START Available data
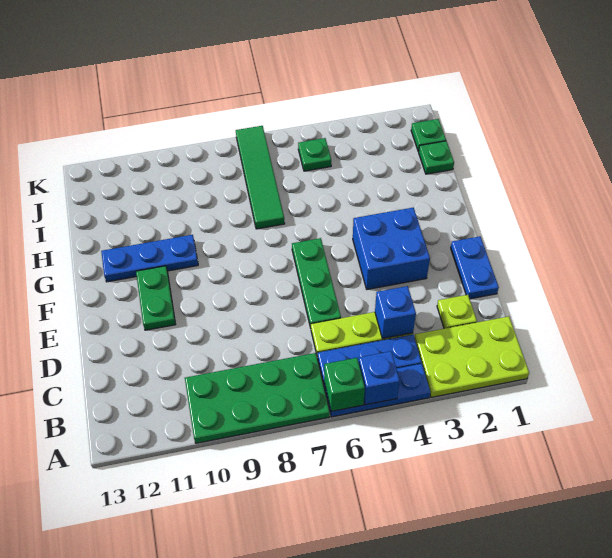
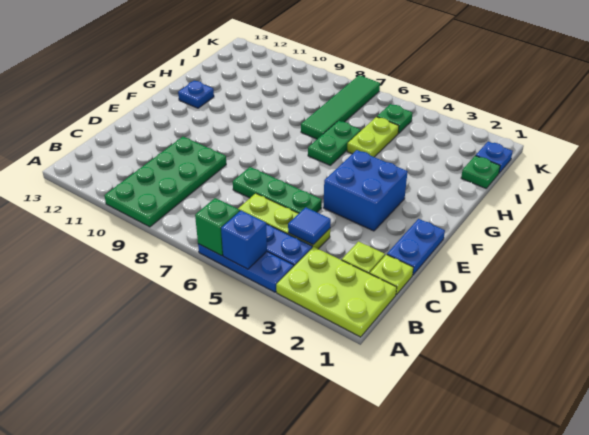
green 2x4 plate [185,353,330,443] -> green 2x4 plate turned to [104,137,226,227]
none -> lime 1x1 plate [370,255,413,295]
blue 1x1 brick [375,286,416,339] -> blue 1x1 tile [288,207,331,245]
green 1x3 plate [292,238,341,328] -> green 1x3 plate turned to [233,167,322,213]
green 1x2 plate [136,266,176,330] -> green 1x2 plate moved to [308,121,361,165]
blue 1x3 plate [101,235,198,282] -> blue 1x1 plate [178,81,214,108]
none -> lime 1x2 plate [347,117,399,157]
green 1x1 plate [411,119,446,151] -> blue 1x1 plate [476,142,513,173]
END Available data
START Available data
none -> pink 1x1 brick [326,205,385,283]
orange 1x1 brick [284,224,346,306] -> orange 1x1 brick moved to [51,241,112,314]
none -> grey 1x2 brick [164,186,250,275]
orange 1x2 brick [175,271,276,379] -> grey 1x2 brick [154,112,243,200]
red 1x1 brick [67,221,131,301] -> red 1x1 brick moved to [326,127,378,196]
END Available data
→ Task brief
Whatever else the listing above holds, retype exactly only the lines from the one containing "none -> lime 1x1 plate [370,255,413,295]" to the one containing "green 1x1 plate", both ends kept.

→ Solution for this task
none -> lime 1x1 plate [370,255,413,295]
blue 1x1 brick [375,286,416,339] -> blue 1x1 tile [288,207,331,245]
green 1x3 plate [292,238,341,328] -> green 1x3 plate turned to [233,167,322,213]
green 1x2 plate [136,266,176,330] -> green 1x2 plate moved to [308,121,361,165]
blue 1x3 plate [101,235,198,282] -> blue 1x1 plate [178,81,214,108]
none -> lime 1x2 plate [347,117,399,157]
green 1x1 plate [411,119,446,151] -> blue 1x1 plate [476,142,513,173]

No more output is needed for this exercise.